> _Exercise brief_
Pictures in the records below must be left out. Return exactly the lines from the line with "none -> white 1x1 plate [118,219,180,274]" to the line with "none -> blue 2x2 plate [167,255,294,369]", both included.

> _Supplied data_

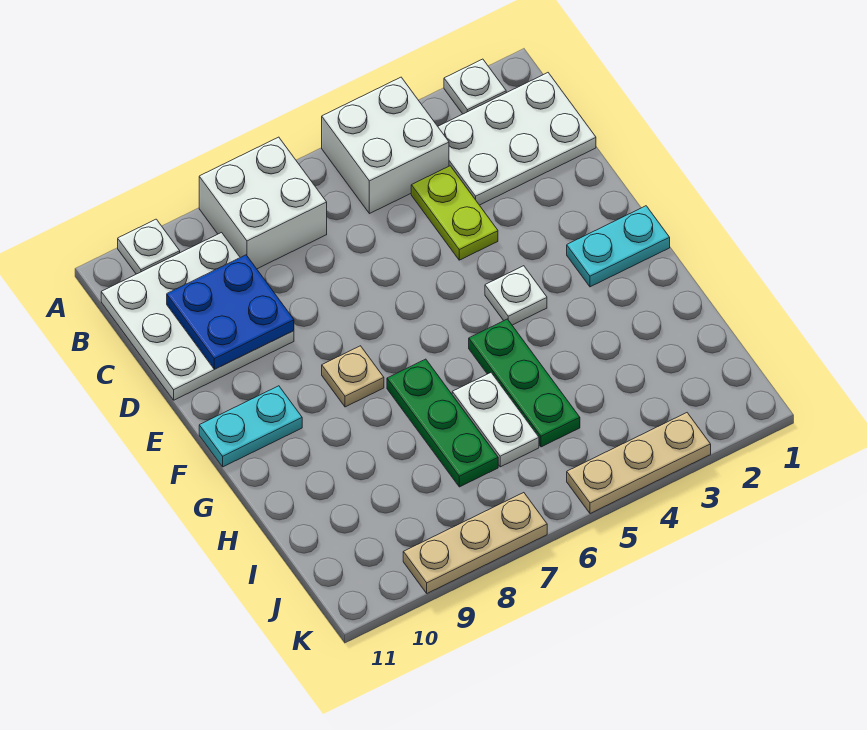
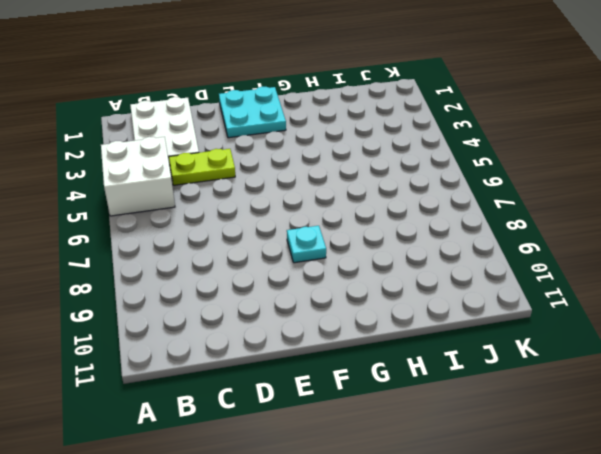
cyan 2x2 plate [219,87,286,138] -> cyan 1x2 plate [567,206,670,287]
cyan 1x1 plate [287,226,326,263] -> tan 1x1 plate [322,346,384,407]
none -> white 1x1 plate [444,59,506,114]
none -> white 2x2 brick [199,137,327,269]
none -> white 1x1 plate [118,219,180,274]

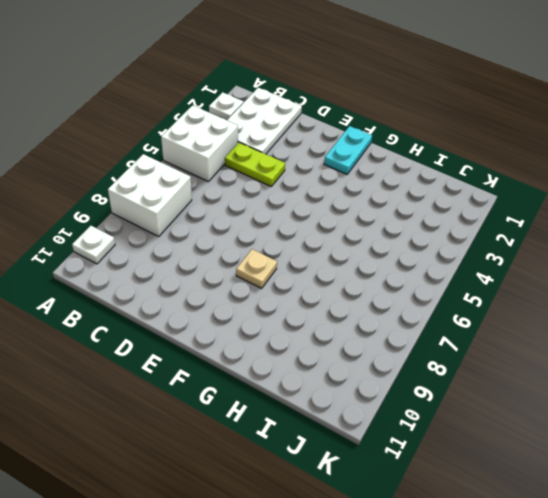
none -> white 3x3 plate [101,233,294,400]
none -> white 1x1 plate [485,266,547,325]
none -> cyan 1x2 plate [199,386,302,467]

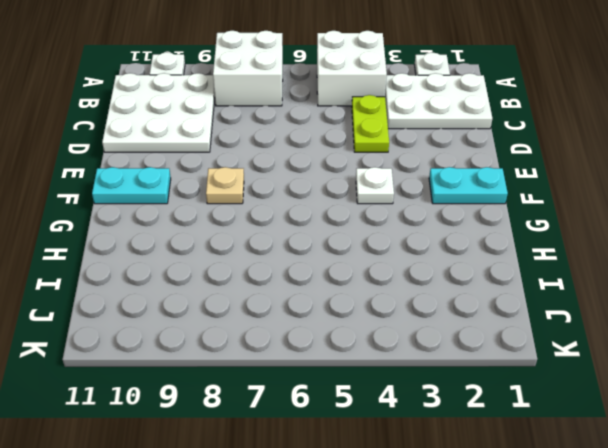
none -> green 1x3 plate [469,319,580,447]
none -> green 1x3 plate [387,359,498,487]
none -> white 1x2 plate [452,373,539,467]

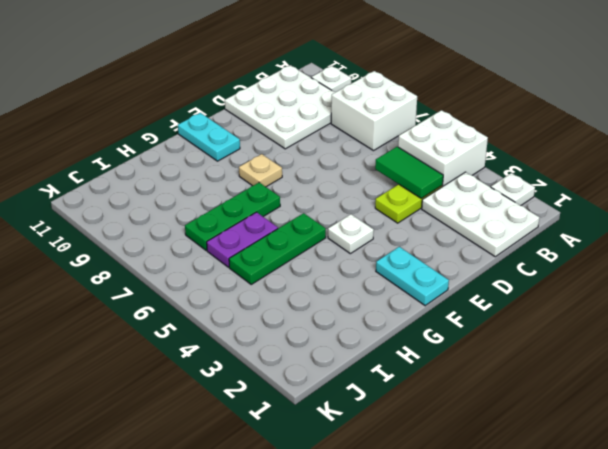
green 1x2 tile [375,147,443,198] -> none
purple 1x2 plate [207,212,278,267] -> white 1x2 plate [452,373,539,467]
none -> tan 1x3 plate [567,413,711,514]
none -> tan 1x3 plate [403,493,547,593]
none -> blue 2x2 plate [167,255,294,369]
* * *
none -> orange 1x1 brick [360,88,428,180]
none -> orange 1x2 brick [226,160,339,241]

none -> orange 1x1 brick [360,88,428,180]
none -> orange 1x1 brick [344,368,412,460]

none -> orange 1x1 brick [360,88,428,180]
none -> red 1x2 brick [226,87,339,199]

> _Written response_
none -> white 1x1 plate [118,219,180,274]

none -> white 3x3 plate [101,233,294,400]
none -> white 1x1 plate [485,266,547,325]
none -> cyan 1x2 plate [199,386,302,467]

none -> green 1x3 plate [469,319,580,447]
none -> green 1x3 plate [387,359,498,487]
none -> white 1x2 plate [452,373,539,467]

green 1x2 tile [375,147,443,198] -> none
purple 1x2 plate [207,212,278,267] -> white 1x2 plate [452,373,539,467]
none -> tan 1x3 plate [567,413,711,514]
none -> tan 1x3 plate [403,493,547,593]
none -> blue 2x2 plate [167,255,294,369]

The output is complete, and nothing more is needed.